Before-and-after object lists
§

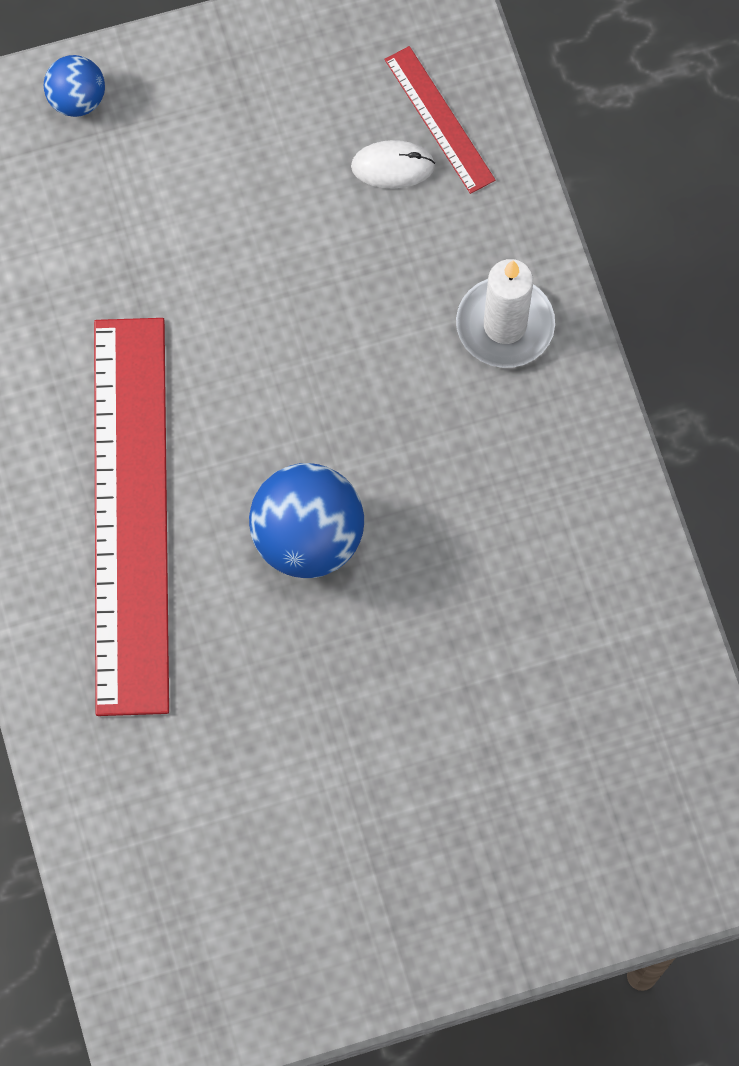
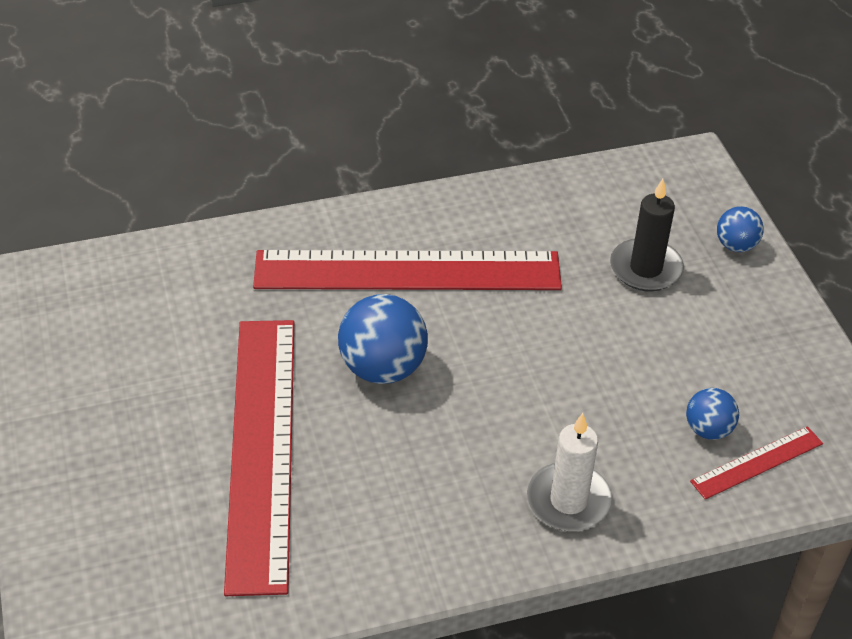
camera: 90 degrees right, 25 degrees down
(122, 213) = (646, 268): none -> black candle
(392, 166) = (708, 429): white mouse -> blue ball
(443, 676) = (261, 448): none -> red ruler

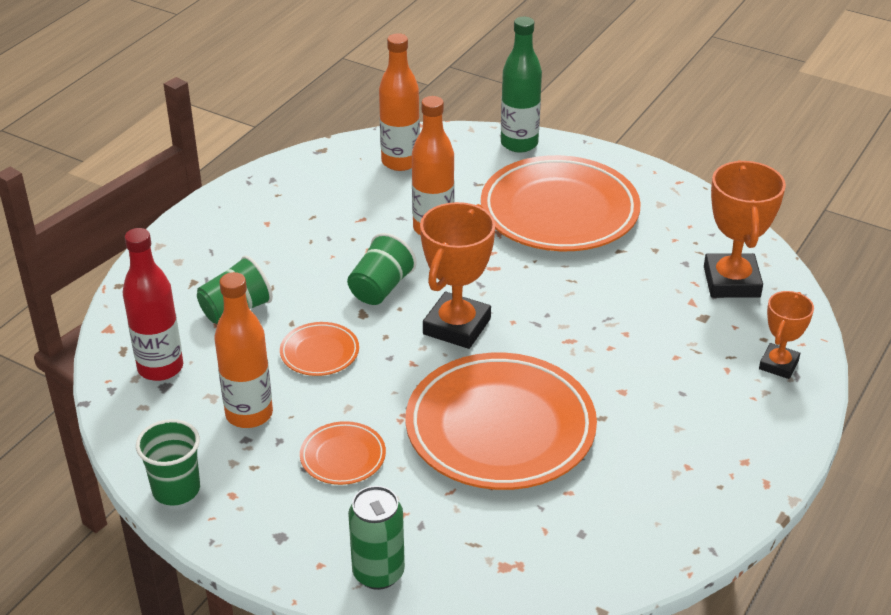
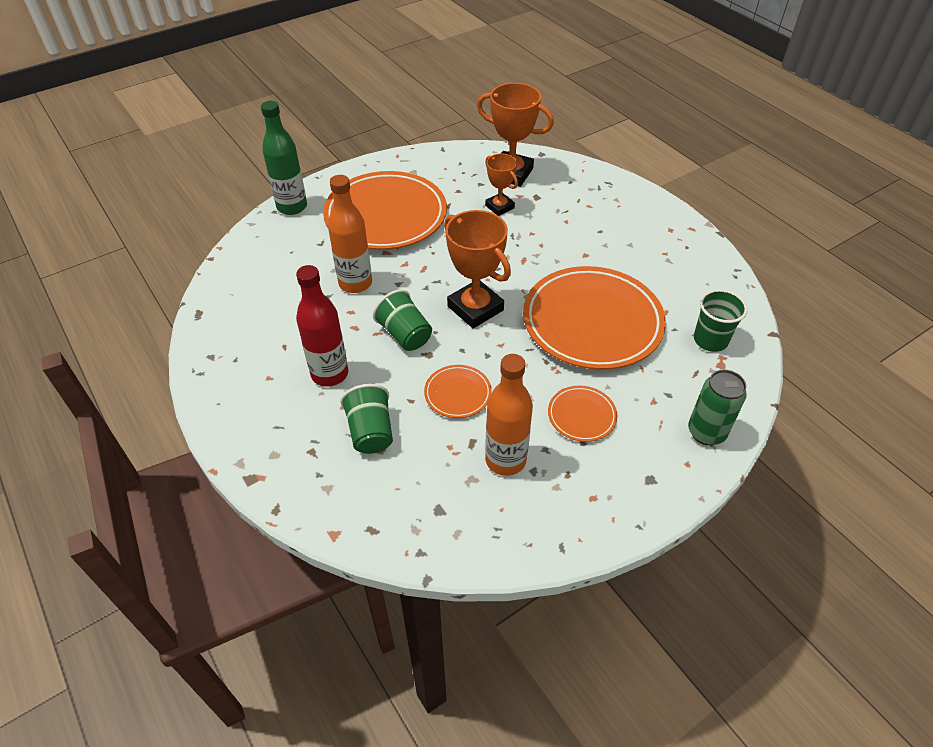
camera: 65 degrees left, 10 degrees up
(160, 368) = (413, 507): red bottle -> red bottle (330, 374)
(176, 489) = (571, 535): green cup -> green cup (710, 340)
(400, 162) = (257, 273): orange bottle -> none
(778, 365) = (596, 185): orange trophy -> orange trophy (499, 207)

§

- TASK DESCRIPTION
Whenever a line of the data above includes the word "bottle", copy that line.

- RESULT BELOW
(160, 368) = (413, 507): red bottle -> red bottle (330, 374)
(400, 162) = (257, 273): orange bottle -> none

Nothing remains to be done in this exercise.